* _Problem to work on_:
Nothing but the lines from the start of the records below through the line that has "U3 pin V-: 5V -> GND" should appear, each exactly as given.
Start of Block
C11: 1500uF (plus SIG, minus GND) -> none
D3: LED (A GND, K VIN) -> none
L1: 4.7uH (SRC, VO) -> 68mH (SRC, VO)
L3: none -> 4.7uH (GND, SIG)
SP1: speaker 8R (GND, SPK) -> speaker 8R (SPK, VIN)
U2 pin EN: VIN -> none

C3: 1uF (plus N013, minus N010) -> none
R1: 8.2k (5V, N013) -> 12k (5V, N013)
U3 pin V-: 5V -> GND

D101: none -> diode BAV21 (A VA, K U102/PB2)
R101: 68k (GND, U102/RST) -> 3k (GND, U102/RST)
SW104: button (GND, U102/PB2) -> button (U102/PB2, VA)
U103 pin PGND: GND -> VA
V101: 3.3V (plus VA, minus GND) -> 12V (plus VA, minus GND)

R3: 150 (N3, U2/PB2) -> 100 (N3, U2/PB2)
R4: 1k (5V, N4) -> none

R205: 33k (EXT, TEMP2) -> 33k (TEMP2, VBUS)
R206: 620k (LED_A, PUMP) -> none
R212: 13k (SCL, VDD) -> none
End of Block
* _Answer box_:
C11: 1500uF (plus SIG, minus GND) -> none
D3: LED (A GND, K VIN) -> none
L1: 4.7uH (SRC, VO) -> 68mH (SRC, VO)
L3: none -> 4.7uH (GND, SIG)
SP1: speaker 8R (GND, SPK) -> speaker 8R (SPK, VIN)
U2 pin EN: VIN -> none

C3: 1uF (plus N013, minus N010) -> none
R1: 8.2k (5V, N013) -> 12k (5V, N013)
U3 pin V-: 5V -> GND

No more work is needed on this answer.